_What this task involves_.
Could you reproduce every entry as it stands, leaving the pictures behind?

_Task data_.
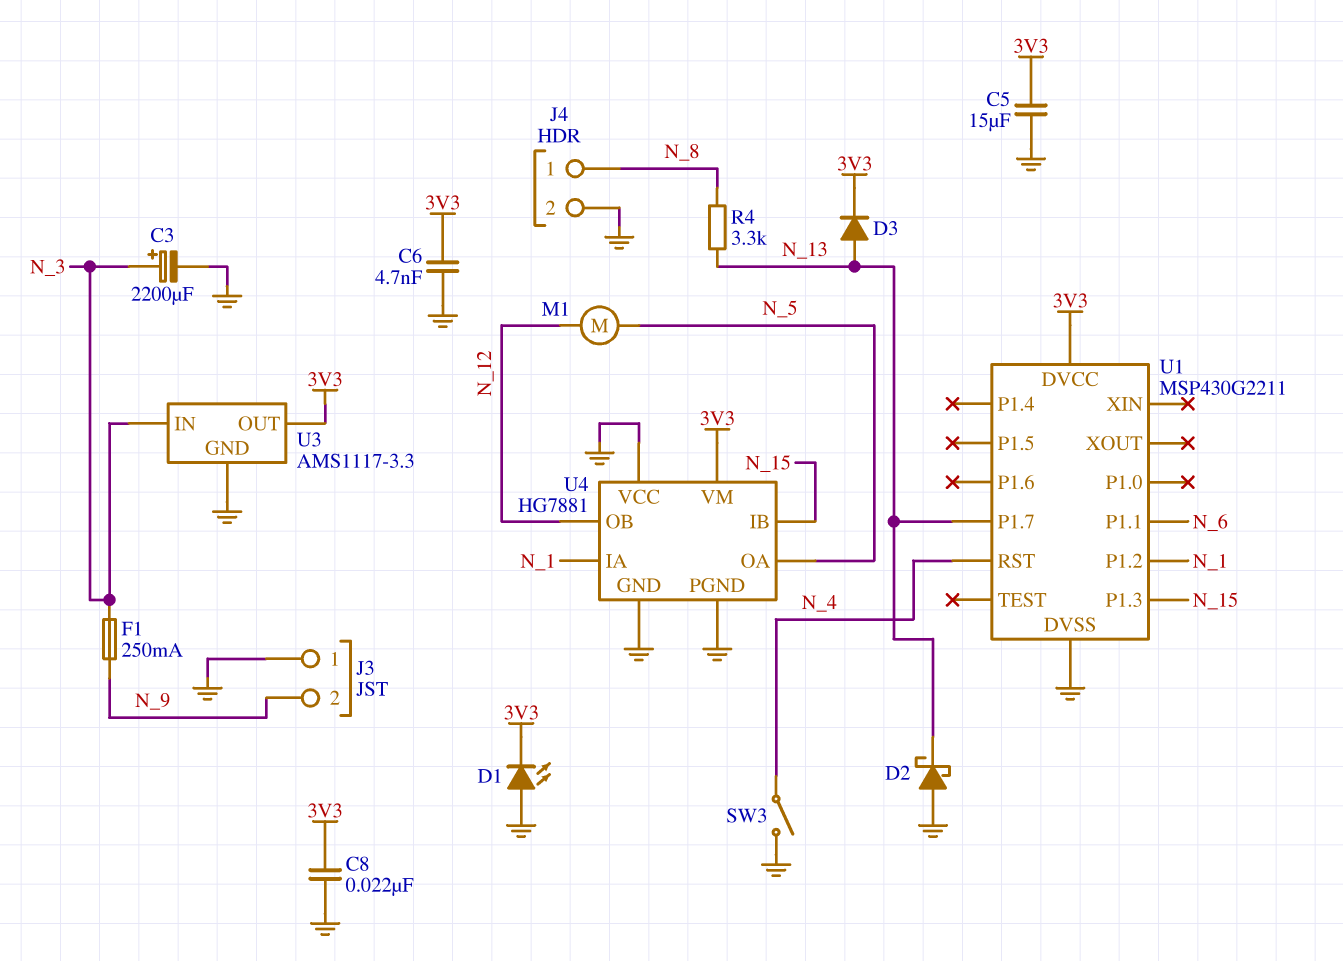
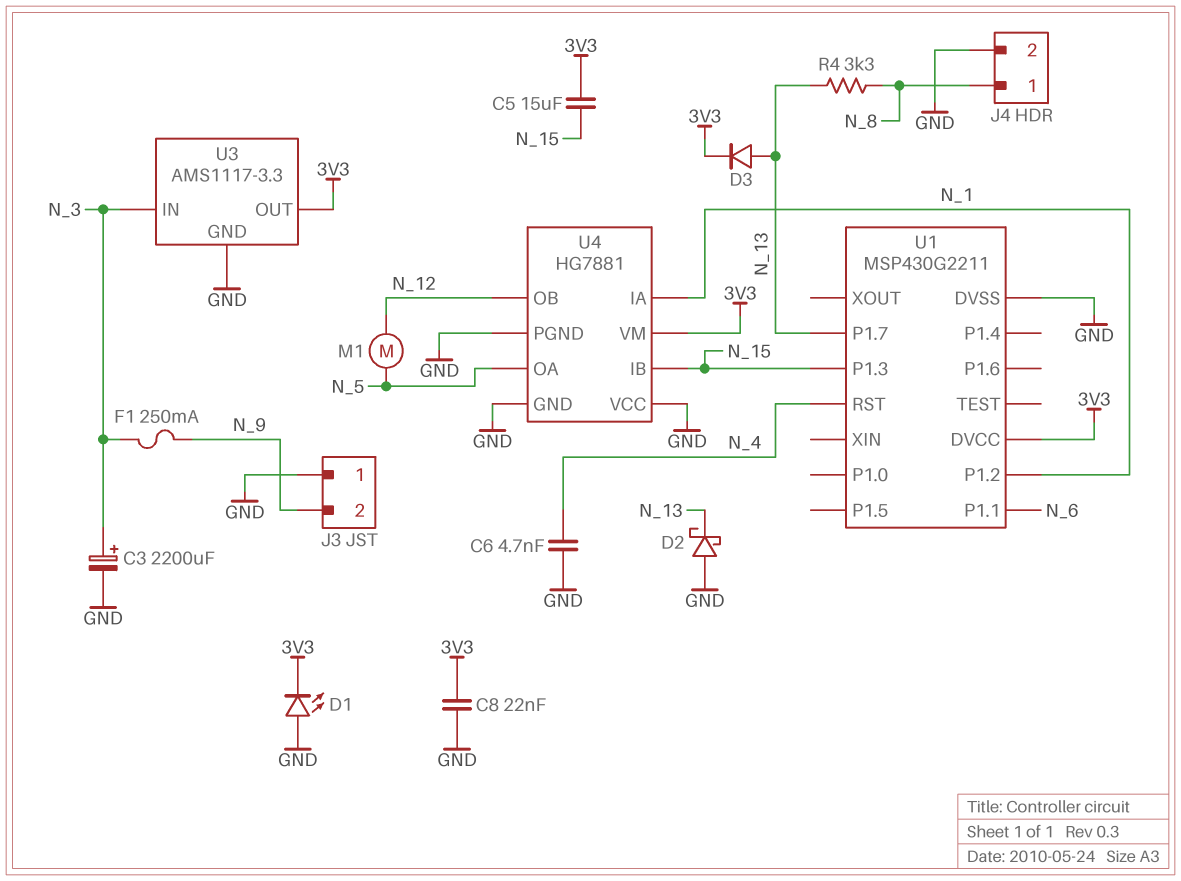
C5: 15uF (3V3, GND) -> 15uF (3V3, N_15)
C6: 4.7nF (3V3, GND) -> 4.7nF (GND, N_4)
SW3: switch (GND, N_4) -> none

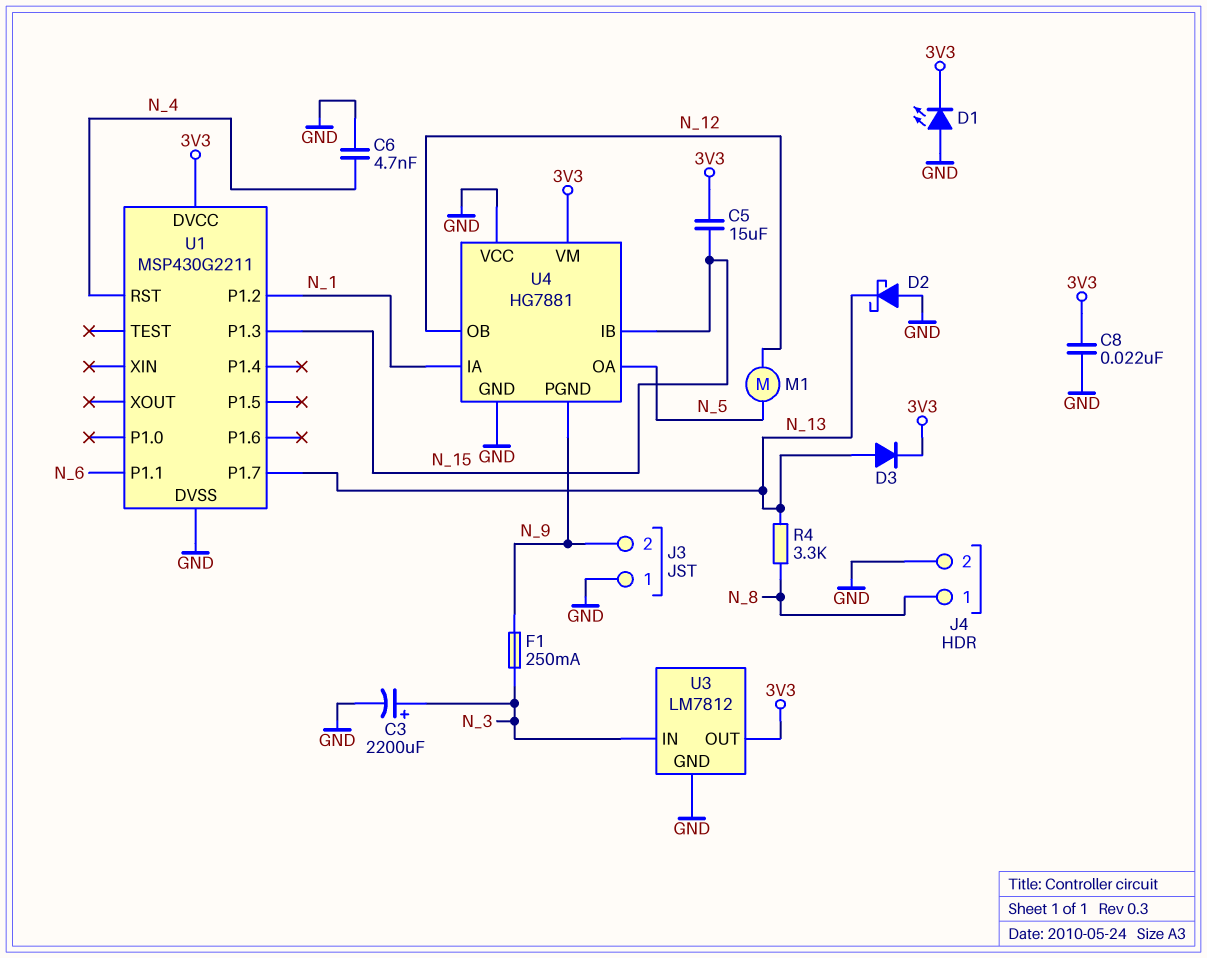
U3: AMS1117-3.3 -> LM7812
U4 pin PGND: GND -> N_9

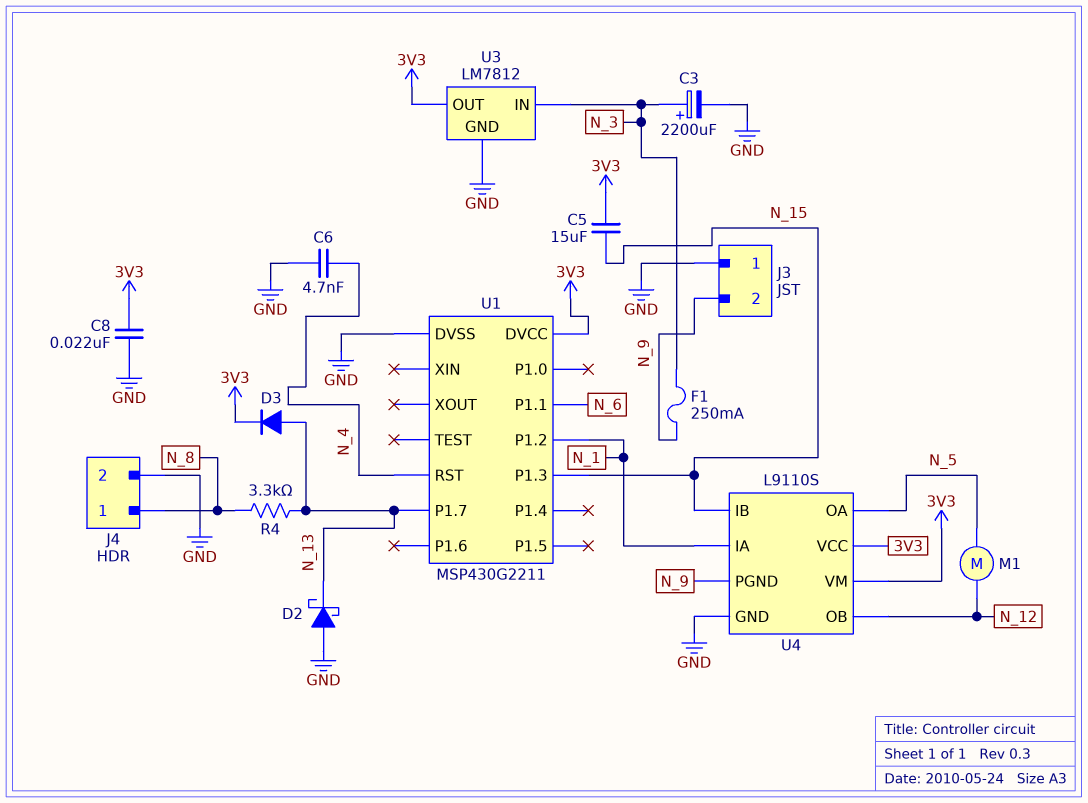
D1: LED (A GND, K 3V3) -> none
U4: HG7881 -> L9110S
U4 pin VCC: GND -> 3V3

_Task result_.
C5: 15uF (3V3, GND) -> 15uF (3V3, N_15)
C6: 4.7nF (3V3, GND) -> 4.7nF (GND, N_4)
SW3: switch (GND, N_4) -> none

U3: AMS1117-3.3 -> LM7812
U4 pin PGND: GND -> N_9

D1: LED (A GND, K 3V3) -> none
U4: HG7881 -> L9110S
U4 pin VCC: GND -> 3V3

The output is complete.